Find the line with "orange 1x1 brick". Repeat it and each line after it, exactly, down to the end of the records below.

*** Information Section Begins ***

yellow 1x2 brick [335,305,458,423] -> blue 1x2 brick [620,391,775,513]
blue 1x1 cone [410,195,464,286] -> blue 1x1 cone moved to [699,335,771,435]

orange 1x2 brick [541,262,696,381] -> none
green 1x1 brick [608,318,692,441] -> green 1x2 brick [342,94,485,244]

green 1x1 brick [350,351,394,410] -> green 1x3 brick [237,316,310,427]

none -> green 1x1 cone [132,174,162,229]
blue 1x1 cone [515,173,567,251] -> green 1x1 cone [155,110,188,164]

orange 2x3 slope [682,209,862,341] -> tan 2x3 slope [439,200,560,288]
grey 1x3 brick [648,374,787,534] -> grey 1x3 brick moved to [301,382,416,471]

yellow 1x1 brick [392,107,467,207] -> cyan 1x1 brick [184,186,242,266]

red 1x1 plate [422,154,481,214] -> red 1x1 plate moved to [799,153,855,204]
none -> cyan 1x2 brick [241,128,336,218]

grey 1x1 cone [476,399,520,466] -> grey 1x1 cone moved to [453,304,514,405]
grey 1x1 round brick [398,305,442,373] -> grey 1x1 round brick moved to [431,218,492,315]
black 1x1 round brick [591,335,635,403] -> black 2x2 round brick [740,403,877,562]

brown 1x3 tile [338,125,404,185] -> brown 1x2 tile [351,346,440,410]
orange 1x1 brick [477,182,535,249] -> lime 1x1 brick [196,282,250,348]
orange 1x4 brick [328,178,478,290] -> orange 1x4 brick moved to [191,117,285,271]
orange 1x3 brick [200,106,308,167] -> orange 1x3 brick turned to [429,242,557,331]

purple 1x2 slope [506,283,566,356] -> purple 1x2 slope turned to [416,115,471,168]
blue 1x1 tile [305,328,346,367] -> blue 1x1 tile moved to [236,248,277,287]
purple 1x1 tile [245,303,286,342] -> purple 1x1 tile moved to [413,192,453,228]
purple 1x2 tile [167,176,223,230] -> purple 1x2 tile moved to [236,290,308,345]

*** Information Section Ends ***

→ Solution to this problem
orange 1x1 brick [477,182,535,249] -> lime 1x1 brick [196,282,250,348]
orange 1x4 brick [328,178,478,290] -> orange 1x4 brick moved to [191,117,285,271]
orange 1x3 brick [200,106,308,167] -> orange 1x3 brick turned to [429,242,557,331]

purple 1x2 slope [506,283,566,356] -> purple 1x2 slope turned to [416,115,471,168]
blue 1x1 tile [305,328,346,367] -> blue 1x1 tile moved to [236,248,277,287]
purple 1x1 tile [245,303,286,342] -> purple 1x1 tile moved to [413,192,453,228]
purple 1x2 tile [167,176,223,230] -> purple 1x2 tile moved to [236,290,308,345]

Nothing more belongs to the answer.